INFORMATION SUPPLIED below:
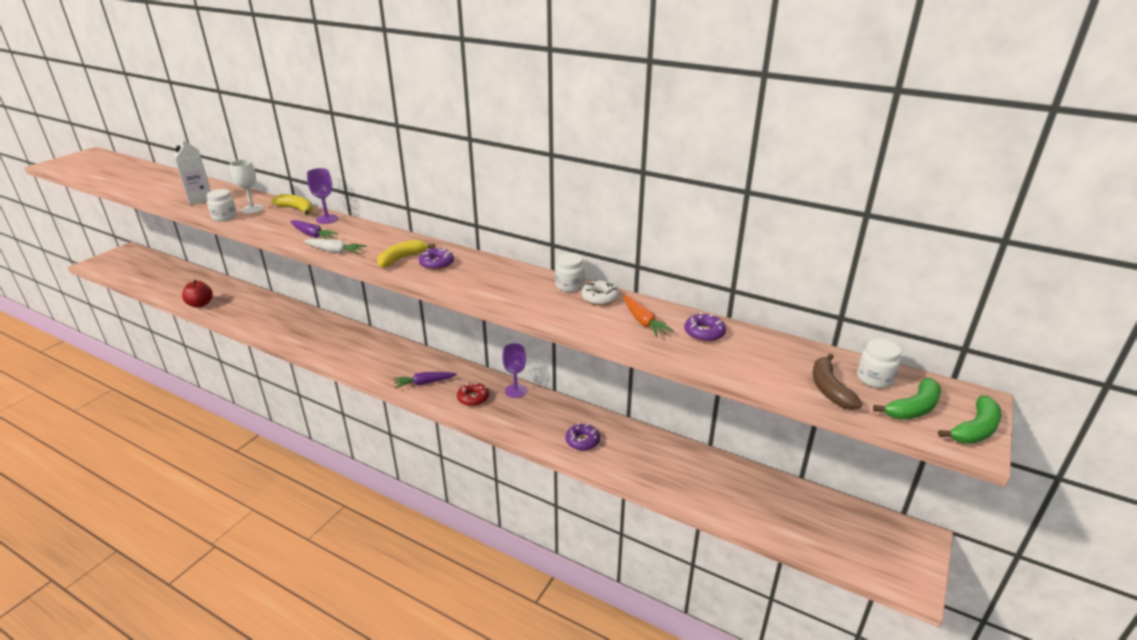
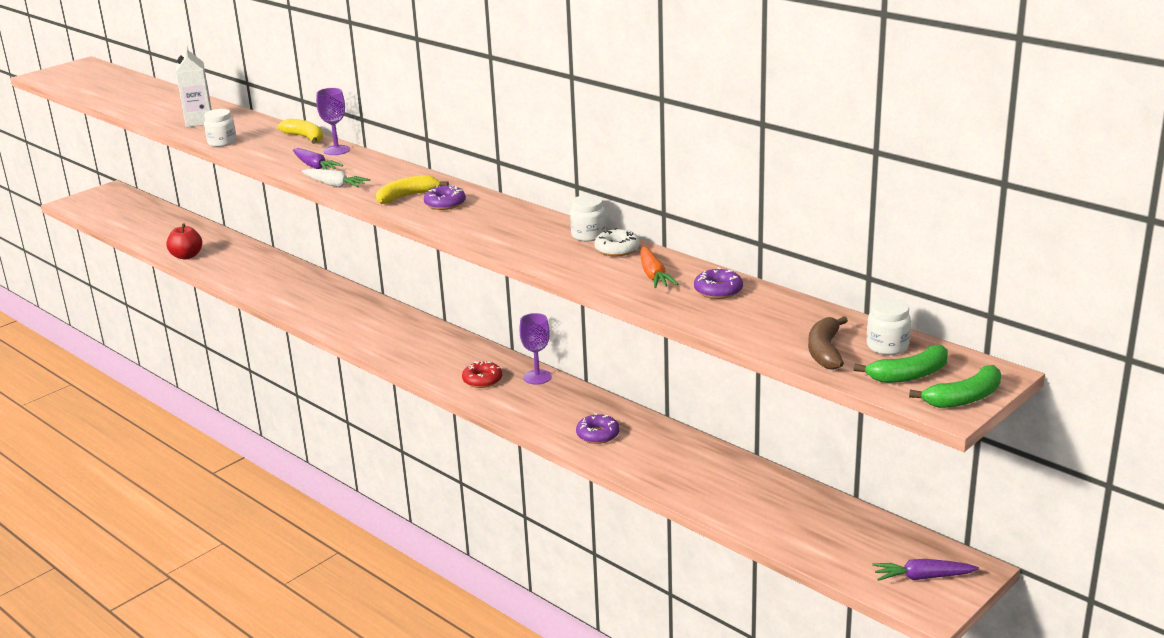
camera: 15 degrees right, 5 degrees down
white goblet [230,159,264,214] -> none
purple carrot [394,372,457,388] -> purple carrot moved to [873,559,979,581]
End of INFORMATION SUPPLIED.
### YOUR TASK
Every line above goes into the copy unchanged; the pictures do not.

### ANSWER SPACE
camera: 15 degrees right, 5 degrees down
white goblet [230,159,264,214] -> none
purple carrot [394,372,457,388] -> purple carrot moved to [873,559,979,581]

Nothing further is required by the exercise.